Task details
Repeat only the lines below from the one that contains "HALL3 pin OUT: 16 -> 5" through the final line, exactly. Omit pictures.

Available records
· · · · ·

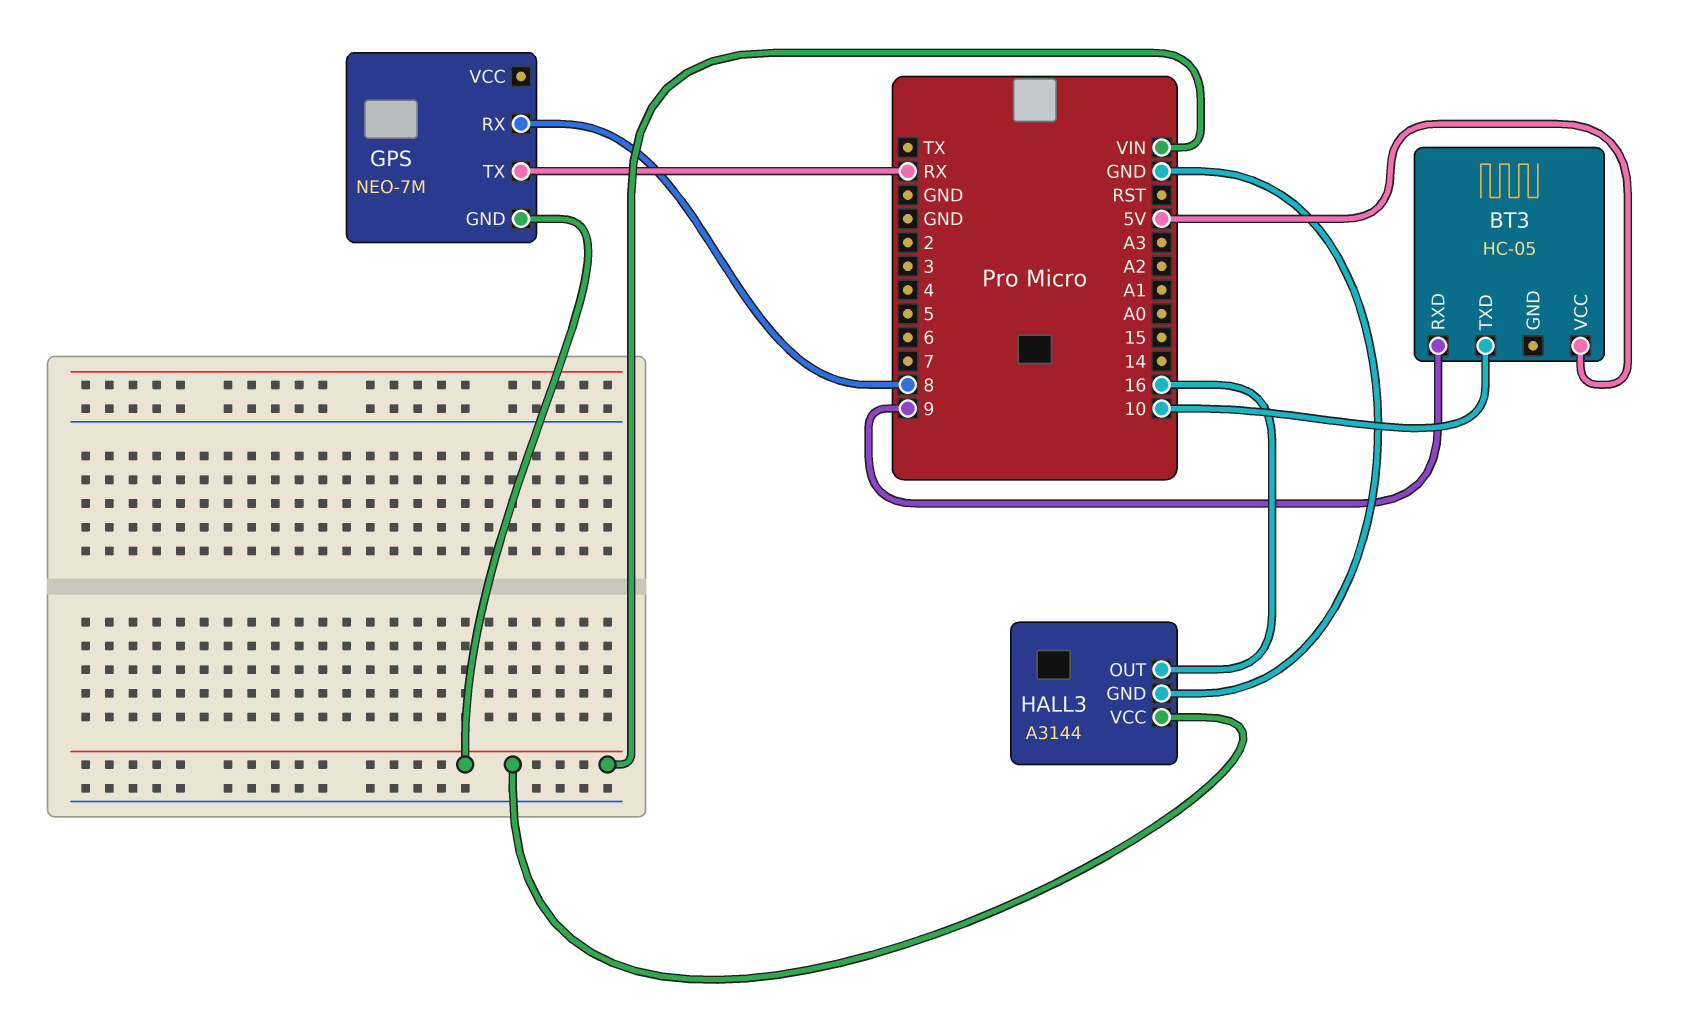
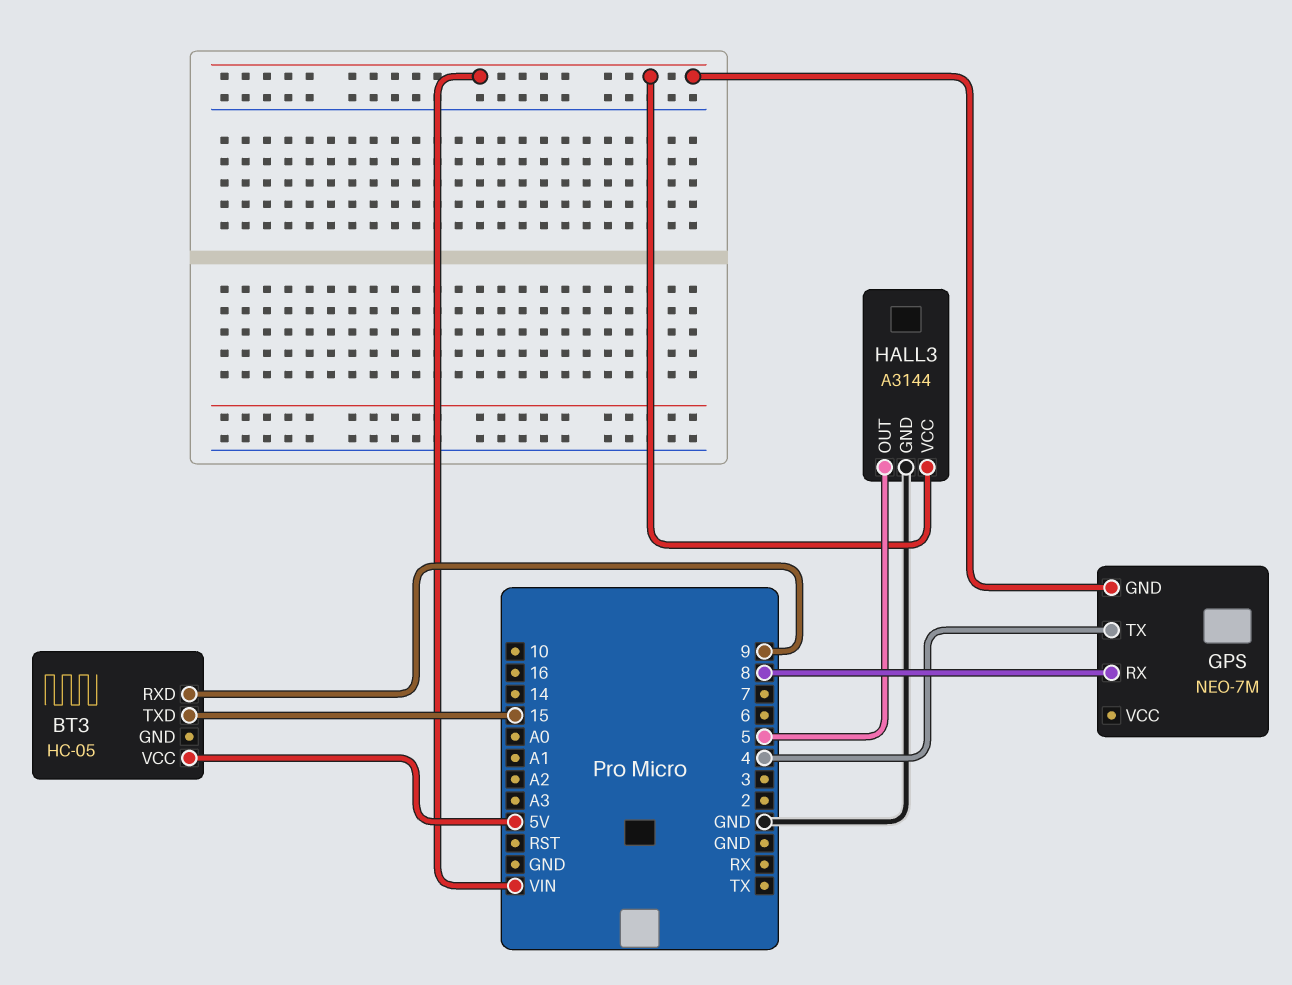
BT3 pin TXD: 10 -> 15
GPS pin TX: RX -> 4
HALL3 pin OUT: 16 -> 5

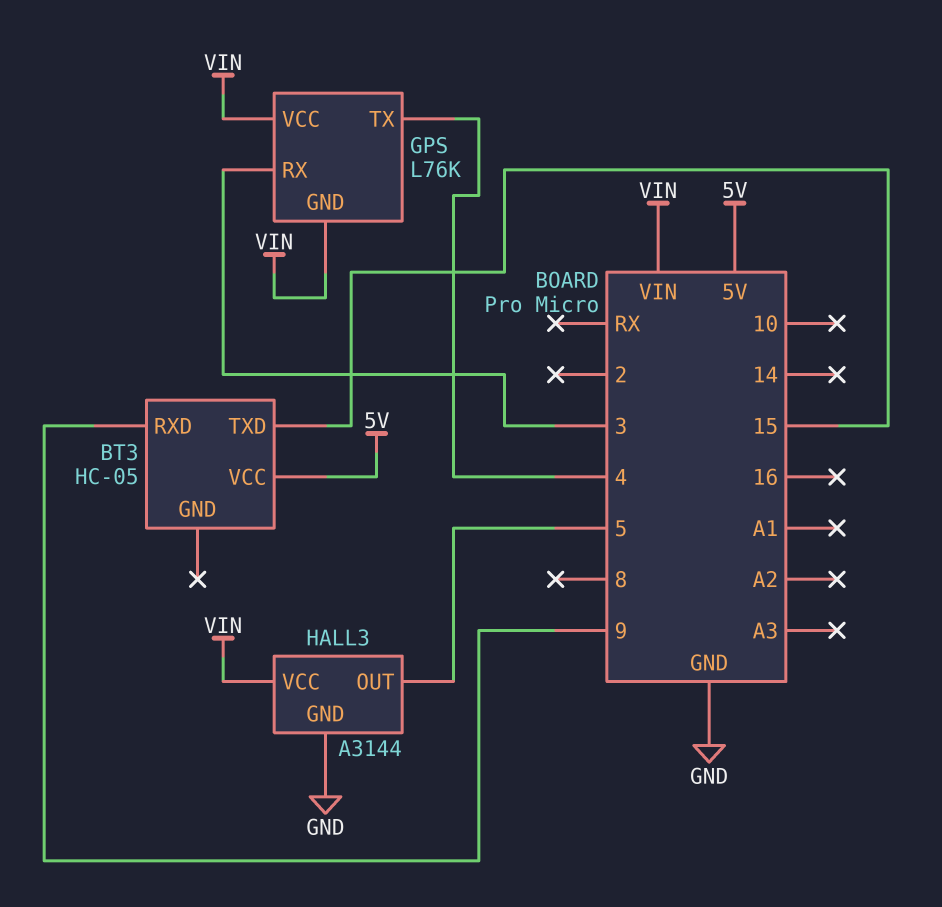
GPS: NEO-7M -> L76K
GPS pin RX: 8 -> 3
GPS pin VCC: none -> VIN

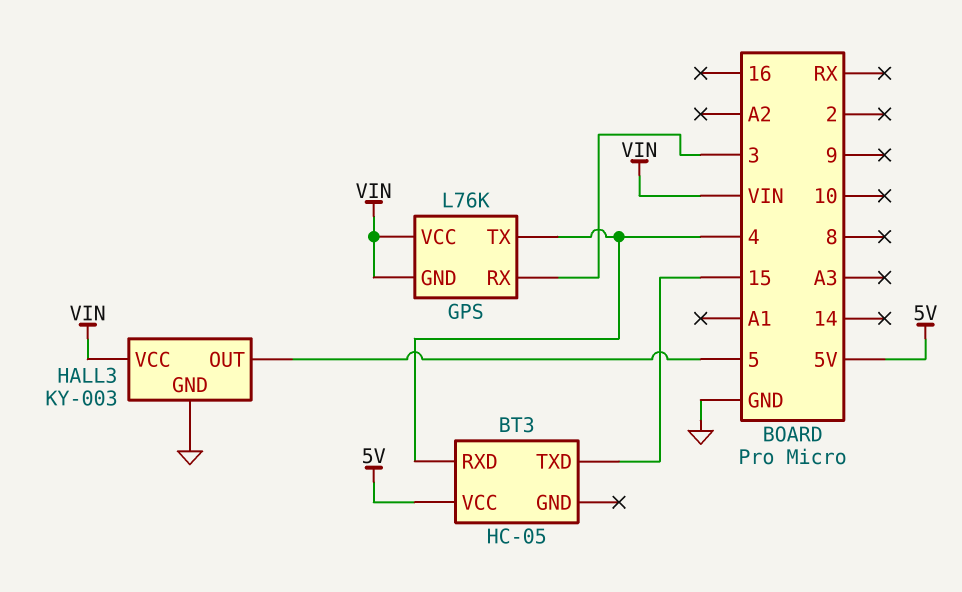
BT3 pin RXD: 9 -> 4
HALL3: A3144 -> KY-003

· · · · ·

Solution to this problem
HALL3 pin OUT: 16 -> 5

GPS: NEO-7M -> L76K
GPS pin RX: 8 -> 3
GPS pin VCC: none -> VIN

BT3 pin RXD: 9 -> 4
HALL3: A3144 -> KY-003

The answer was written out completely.